* Dataset content:
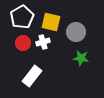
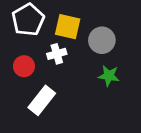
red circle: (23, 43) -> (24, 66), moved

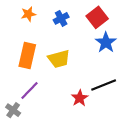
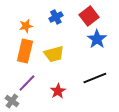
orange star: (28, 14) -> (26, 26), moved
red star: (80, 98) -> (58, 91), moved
---
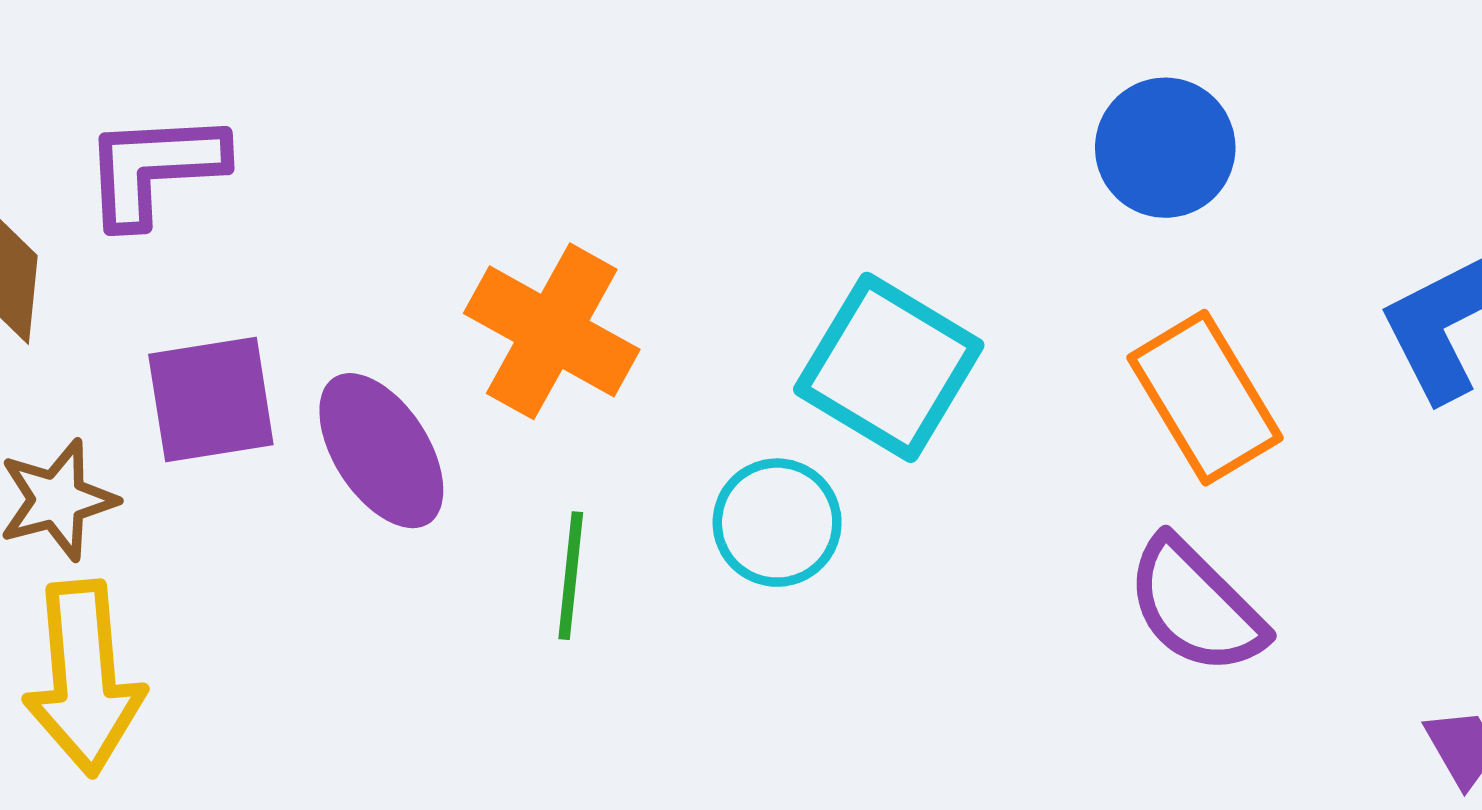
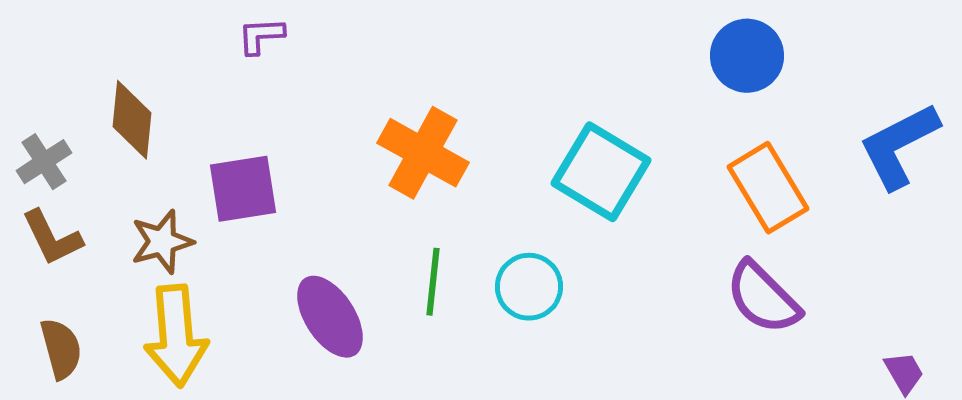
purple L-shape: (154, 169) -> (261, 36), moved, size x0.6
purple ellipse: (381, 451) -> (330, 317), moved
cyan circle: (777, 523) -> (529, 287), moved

* Exercise prompt:
Return every line holding the word "star" from the records.

* Expected answer:
orange star: (28, 14) -> (26, 26), moved
red star: (80, 98) -> (58, 91), moved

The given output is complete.